++++ GIVEN INFORMATION ++++

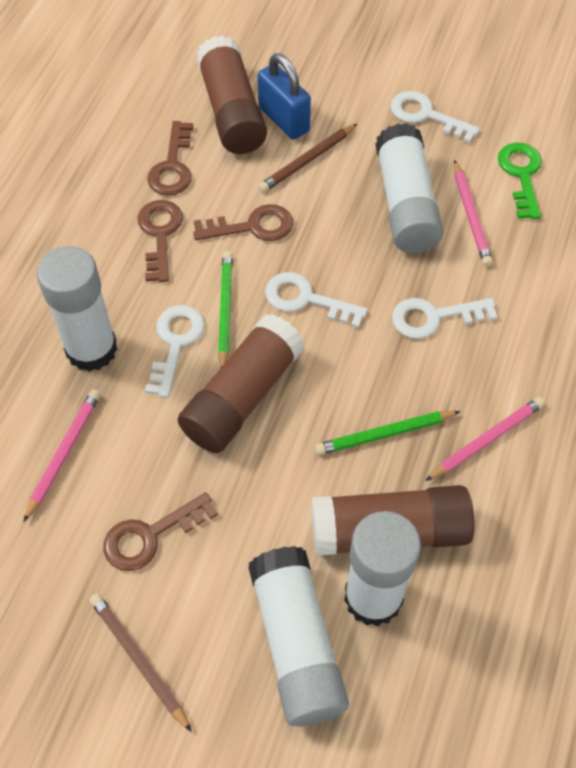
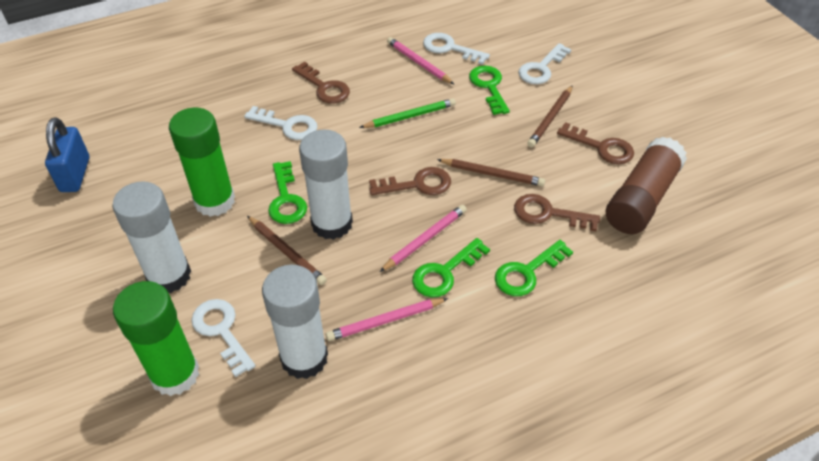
brown glue stick: 3 -> 1
brown pencil: 2 -> 3
green glue stick: 0 -> 2
green key: 1 -> 4
green pencil: 2 -> 1
white glue stick: 4 -> 3

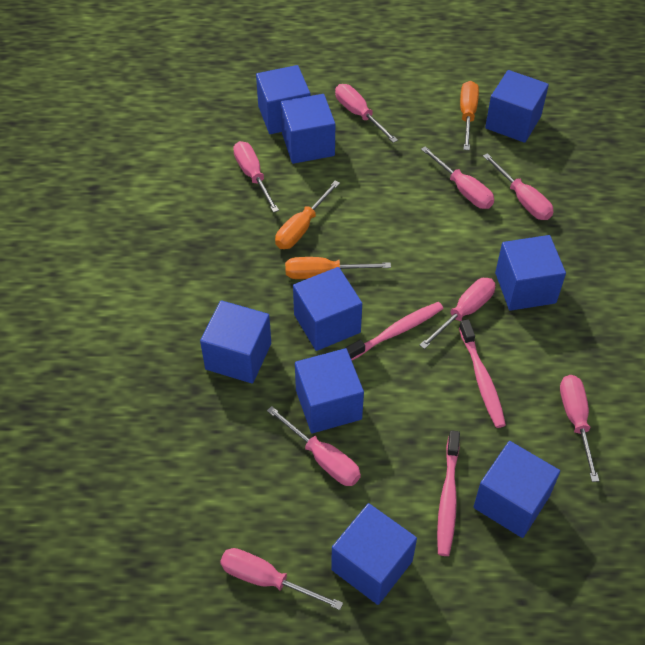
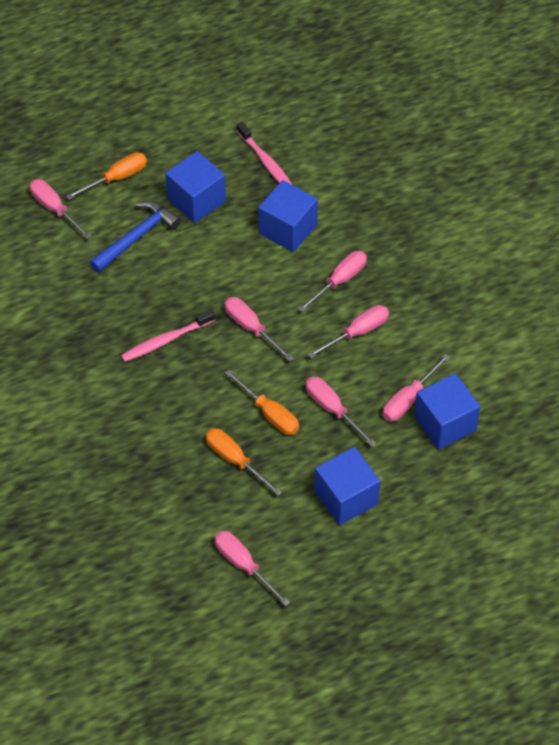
blue cube: 9 -> 4
blue hammer: 0 -> 1
pink screwdriver: 8 -> 7
pink toothbrush: 3 -> 2

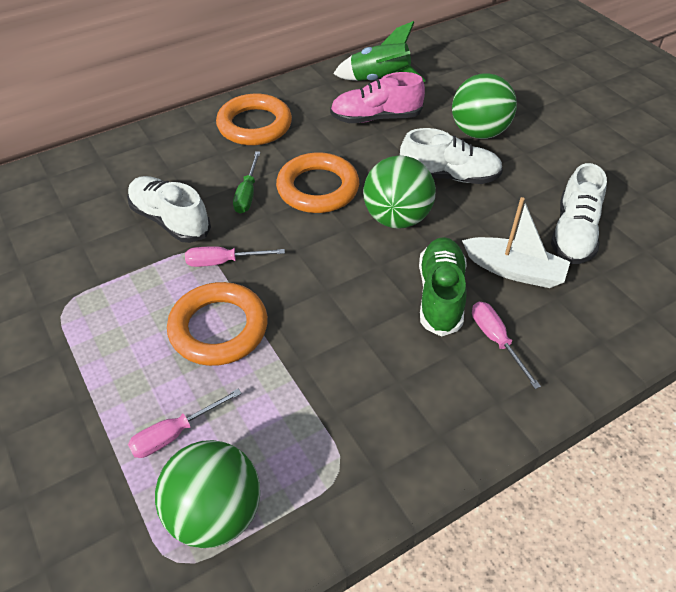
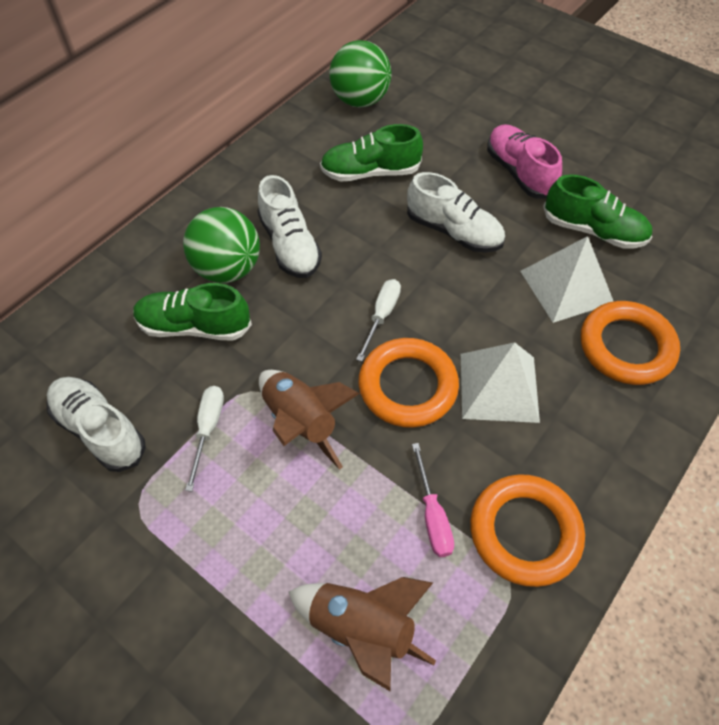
brown rocket: 0 -> 2
green ball: 3 -> 2
green rocket: 1 -> 0
green screwdriver: 1 -> 0
green shoe: 1 -> 3
pink screwdriver: 3 -> 1
white boat: 1 -> 0
white pyramid: 0 -> 2
white screwdriver: 0 -> 2

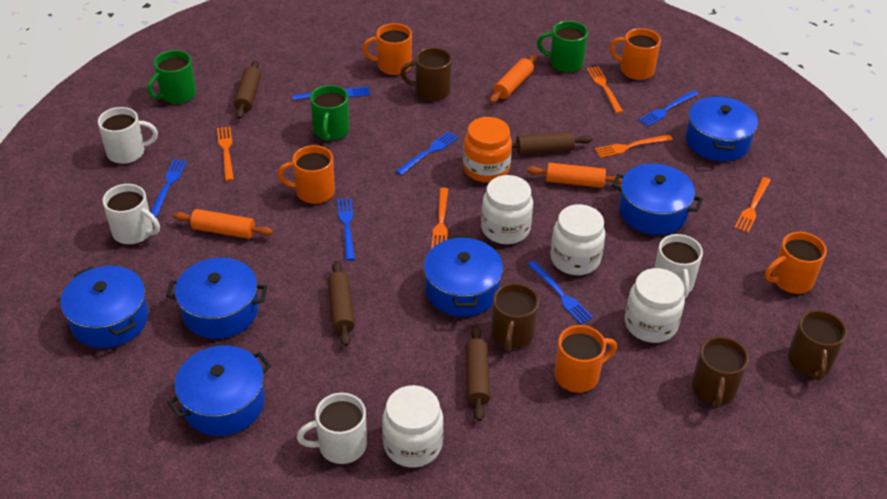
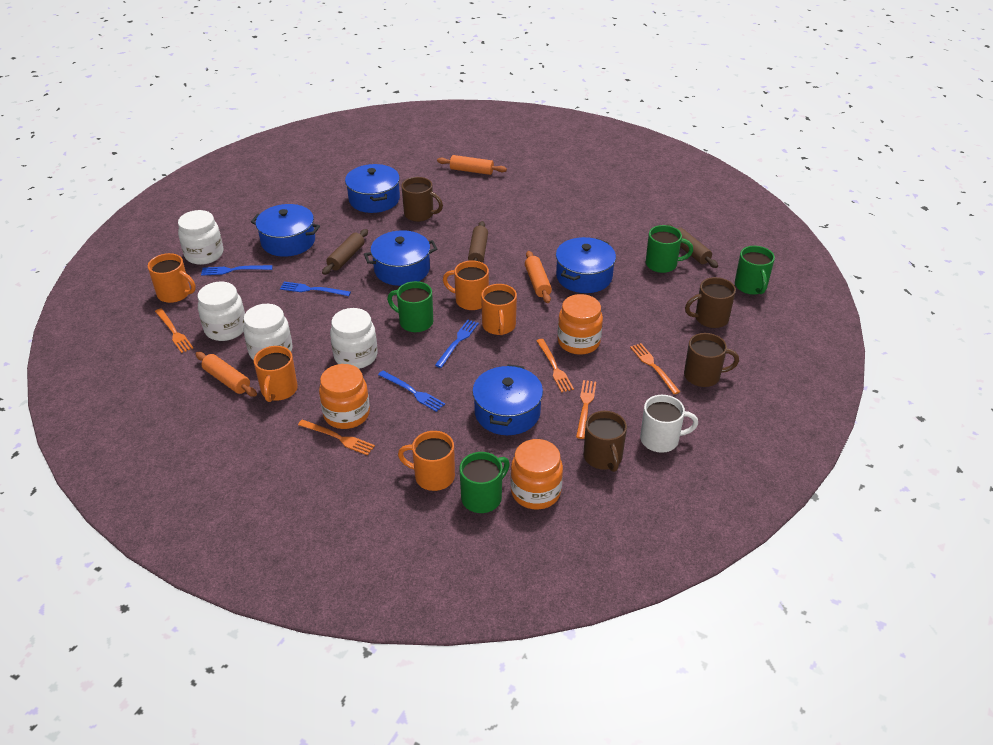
blue fork: 6 -> 4
blue pot: 6 -> 5
brown rolling pin: 4 -> 3
green mug: 3 -> 4
orange jar: 1 -> 3
white mug: 4 -> 1

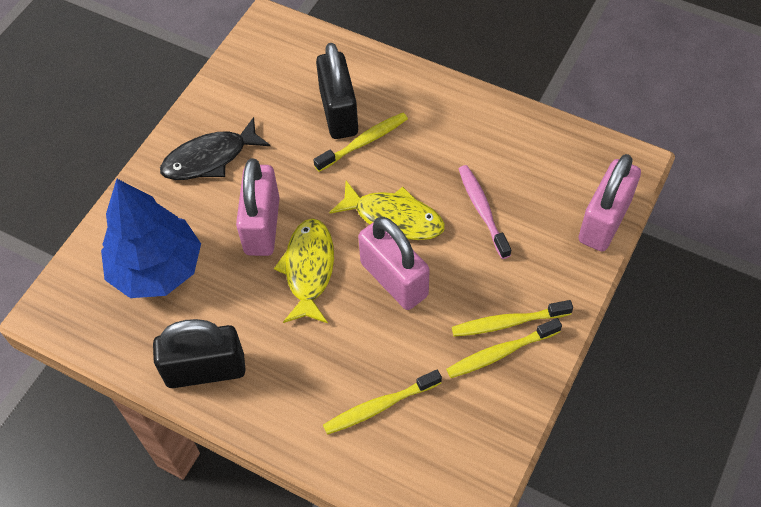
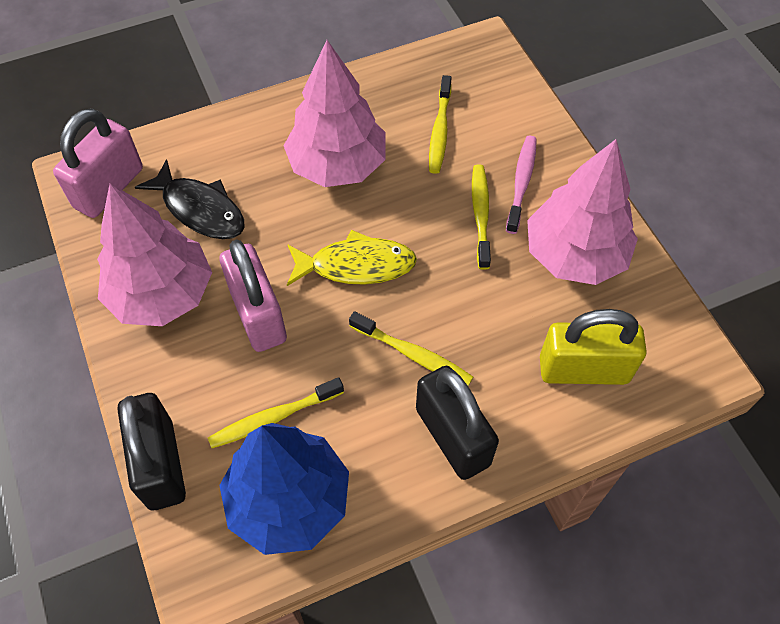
pink padlock: 3 -> 2
pink tree: 0 -> 3
yellow fish: 2 -> 1
yellow padlock: 0 -> 1

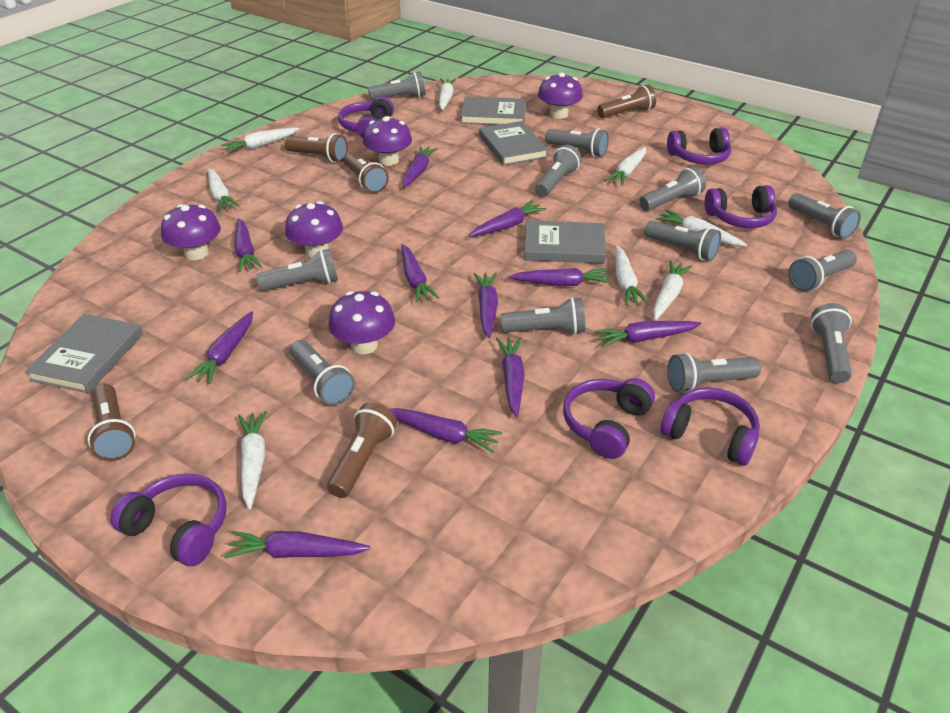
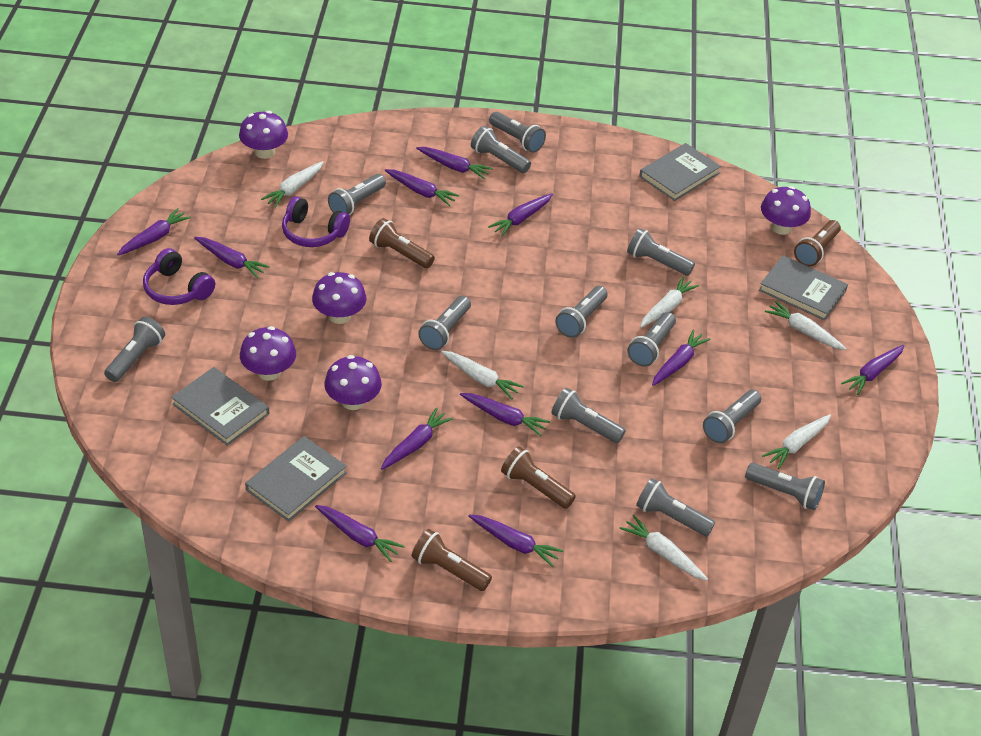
brown flashlight: 5 -> 4
purple headphones: 6 -> 2
white carrot: 8 -> 6

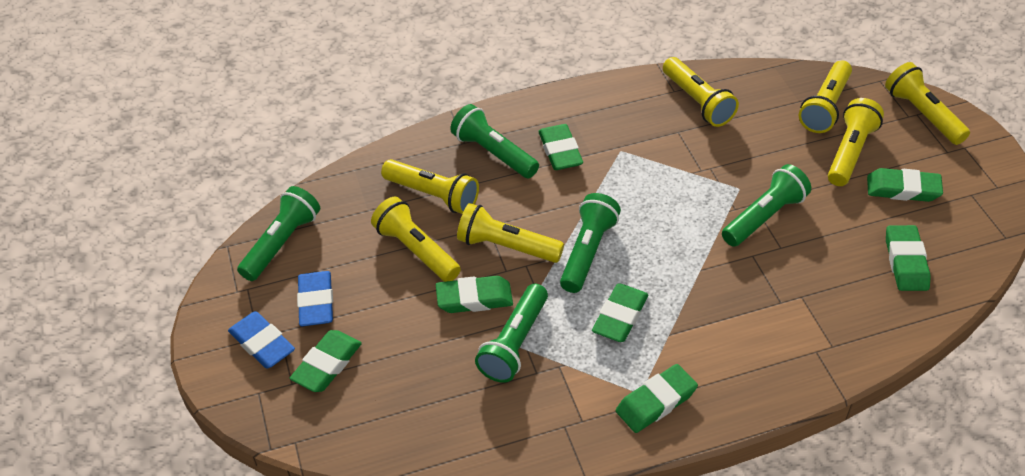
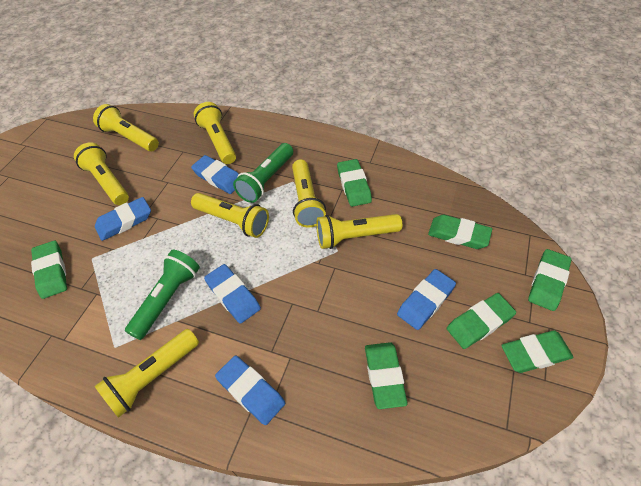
blue eraser: 2 -> 5
green flashlight: 5 -> 2

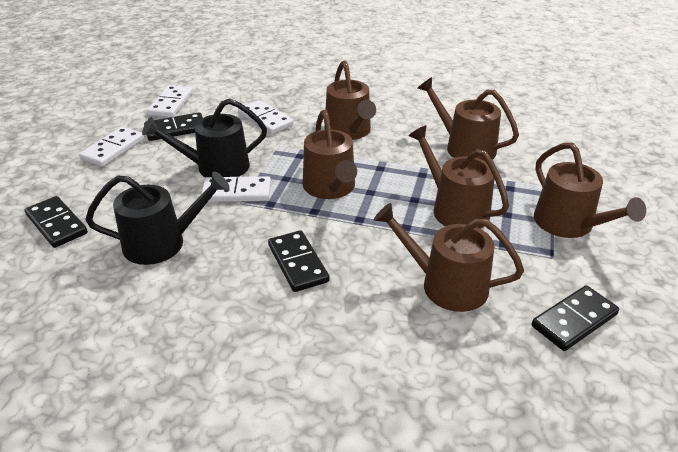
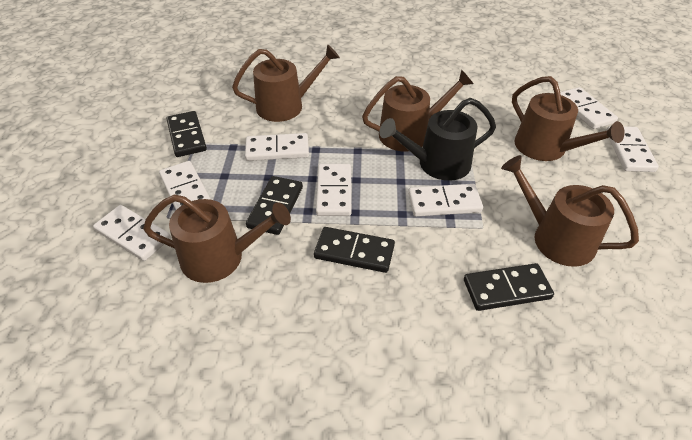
black watering can: 2 -> 1
brown watering can: 6 -> 5
white domino: 4 -> 7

++++

=== PROMPT ===
Leave out every picture, and write out exactly the lines from the one with "brown flashlight: 5 -> 4" through the end of the records above, both ends included.

=== EXPECTED OUTPUT ===
brown flashlight: 5 -> 4
purple headphones: 6 -> 2
white carrot: 8 -> 6

blue eraser: 2 -> 5
green flashlight: 5 -> 2

black watering can: 2 -> 1
brown watering can: 6 -> 5
white domino: 4 -> 7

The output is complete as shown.